PROBLEM STATEMENT: In your reply, repeat the full listing exactly and leave each picture out.

DATA:
╔══
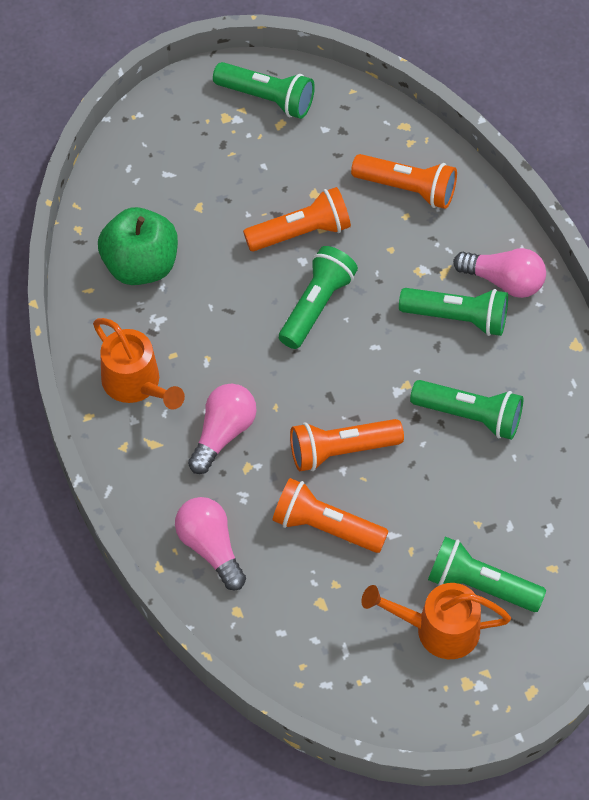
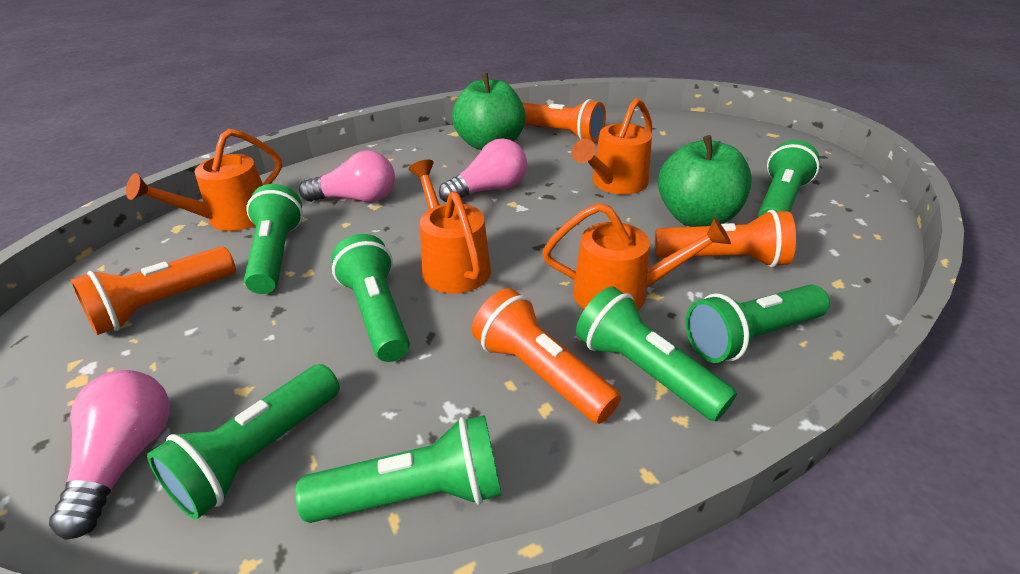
green apple: 1 -> 2
green flashlight: 5 -> 7
orange watering can: 2 -> 4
╚══
EXERCISE SOLUTION:
green apple: 1 -> 2
green flashlight: 5 -> 7
orange watering can: 2 -> 4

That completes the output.